PROBLEM DESCRIPTION => Copy out each line below that has the word "zener" in it.

Change listing data:
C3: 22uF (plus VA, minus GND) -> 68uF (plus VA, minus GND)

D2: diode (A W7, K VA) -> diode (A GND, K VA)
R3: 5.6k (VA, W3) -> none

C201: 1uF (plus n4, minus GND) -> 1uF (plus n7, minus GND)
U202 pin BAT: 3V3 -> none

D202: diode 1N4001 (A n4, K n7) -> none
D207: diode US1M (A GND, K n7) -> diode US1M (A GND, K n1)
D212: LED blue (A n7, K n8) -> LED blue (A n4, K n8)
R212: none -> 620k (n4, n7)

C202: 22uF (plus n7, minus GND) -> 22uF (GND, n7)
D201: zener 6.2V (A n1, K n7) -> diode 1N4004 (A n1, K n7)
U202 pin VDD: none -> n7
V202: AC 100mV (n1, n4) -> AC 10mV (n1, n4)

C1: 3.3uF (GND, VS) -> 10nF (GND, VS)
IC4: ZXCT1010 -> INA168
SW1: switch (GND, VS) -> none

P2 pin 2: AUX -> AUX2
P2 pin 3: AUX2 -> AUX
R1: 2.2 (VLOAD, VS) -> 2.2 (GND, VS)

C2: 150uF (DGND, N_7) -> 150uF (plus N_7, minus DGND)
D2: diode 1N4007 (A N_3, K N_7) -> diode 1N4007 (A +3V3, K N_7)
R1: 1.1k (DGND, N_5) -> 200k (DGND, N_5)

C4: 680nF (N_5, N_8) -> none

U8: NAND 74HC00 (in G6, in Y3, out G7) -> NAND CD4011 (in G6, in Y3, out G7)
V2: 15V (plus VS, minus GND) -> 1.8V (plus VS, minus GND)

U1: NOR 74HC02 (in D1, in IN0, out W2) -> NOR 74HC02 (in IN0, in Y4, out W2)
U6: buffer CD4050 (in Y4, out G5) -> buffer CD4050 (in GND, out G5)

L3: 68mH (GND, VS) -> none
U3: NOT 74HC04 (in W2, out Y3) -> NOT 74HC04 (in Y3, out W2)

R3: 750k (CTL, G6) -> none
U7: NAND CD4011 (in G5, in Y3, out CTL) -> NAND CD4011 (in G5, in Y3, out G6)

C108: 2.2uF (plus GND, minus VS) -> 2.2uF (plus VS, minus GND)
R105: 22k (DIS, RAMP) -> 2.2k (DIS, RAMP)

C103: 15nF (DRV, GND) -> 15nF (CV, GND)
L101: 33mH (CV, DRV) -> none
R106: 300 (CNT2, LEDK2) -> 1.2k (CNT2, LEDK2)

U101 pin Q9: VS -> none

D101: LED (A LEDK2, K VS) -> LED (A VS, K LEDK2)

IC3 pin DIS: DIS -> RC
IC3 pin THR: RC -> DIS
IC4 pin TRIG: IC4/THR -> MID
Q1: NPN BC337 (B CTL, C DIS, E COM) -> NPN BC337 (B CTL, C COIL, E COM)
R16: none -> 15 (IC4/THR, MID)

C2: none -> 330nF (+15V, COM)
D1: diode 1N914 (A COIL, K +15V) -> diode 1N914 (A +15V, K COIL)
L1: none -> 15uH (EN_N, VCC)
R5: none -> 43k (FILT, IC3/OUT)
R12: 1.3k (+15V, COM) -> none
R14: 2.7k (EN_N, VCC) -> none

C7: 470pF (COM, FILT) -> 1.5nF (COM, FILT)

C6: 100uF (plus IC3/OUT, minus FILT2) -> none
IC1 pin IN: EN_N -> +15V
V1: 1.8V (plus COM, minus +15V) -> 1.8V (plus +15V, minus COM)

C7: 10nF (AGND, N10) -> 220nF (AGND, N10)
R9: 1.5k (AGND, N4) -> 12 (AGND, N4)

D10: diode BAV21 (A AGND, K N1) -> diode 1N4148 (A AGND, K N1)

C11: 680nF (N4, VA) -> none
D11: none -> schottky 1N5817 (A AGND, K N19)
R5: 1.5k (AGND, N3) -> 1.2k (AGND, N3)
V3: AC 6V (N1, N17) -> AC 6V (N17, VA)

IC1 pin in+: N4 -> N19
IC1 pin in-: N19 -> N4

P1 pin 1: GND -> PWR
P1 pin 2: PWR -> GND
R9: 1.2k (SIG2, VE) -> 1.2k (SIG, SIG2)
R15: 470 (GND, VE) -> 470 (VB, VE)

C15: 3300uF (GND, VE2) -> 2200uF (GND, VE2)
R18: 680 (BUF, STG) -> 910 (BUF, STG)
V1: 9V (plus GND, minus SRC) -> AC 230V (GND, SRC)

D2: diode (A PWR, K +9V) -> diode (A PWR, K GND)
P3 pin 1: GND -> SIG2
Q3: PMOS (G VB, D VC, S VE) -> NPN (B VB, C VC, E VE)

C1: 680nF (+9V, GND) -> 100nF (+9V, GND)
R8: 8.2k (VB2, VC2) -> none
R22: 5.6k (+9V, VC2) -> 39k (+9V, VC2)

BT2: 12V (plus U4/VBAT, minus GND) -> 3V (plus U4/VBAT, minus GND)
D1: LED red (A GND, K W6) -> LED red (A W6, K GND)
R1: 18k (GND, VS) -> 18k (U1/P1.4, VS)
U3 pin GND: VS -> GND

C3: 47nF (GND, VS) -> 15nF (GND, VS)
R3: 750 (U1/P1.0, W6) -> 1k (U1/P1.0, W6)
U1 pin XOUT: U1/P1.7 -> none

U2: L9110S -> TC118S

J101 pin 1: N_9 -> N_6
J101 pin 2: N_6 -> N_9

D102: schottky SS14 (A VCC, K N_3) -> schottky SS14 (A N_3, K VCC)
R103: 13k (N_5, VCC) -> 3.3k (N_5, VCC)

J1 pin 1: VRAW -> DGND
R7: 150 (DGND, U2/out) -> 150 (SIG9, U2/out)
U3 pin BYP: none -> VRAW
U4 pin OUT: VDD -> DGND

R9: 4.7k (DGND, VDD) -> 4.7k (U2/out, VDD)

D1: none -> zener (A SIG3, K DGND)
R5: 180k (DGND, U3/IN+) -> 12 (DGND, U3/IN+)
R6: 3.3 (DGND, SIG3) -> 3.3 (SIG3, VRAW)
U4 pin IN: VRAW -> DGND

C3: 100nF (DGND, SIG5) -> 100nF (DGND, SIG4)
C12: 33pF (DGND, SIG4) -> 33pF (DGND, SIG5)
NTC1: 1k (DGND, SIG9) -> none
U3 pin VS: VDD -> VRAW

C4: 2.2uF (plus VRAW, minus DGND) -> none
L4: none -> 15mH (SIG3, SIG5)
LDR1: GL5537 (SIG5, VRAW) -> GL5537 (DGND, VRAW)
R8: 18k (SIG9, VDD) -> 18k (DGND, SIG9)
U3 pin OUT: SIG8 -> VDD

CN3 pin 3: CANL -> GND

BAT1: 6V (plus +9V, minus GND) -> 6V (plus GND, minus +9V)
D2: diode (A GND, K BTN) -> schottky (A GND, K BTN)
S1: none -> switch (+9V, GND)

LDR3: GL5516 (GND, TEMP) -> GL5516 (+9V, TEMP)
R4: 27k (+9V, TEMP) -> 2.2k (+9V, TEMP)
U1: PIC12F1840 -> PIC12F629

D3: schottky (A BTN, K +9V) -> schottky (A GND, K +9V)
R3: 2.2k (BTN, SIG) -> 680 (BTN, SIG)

EXPECTED ANSWER =>
D201: zener 6.2V (A n1, K n7) -> diode 1N4004 (A n1, K n7)
D1: none -> zener (A SIG3, K DGND)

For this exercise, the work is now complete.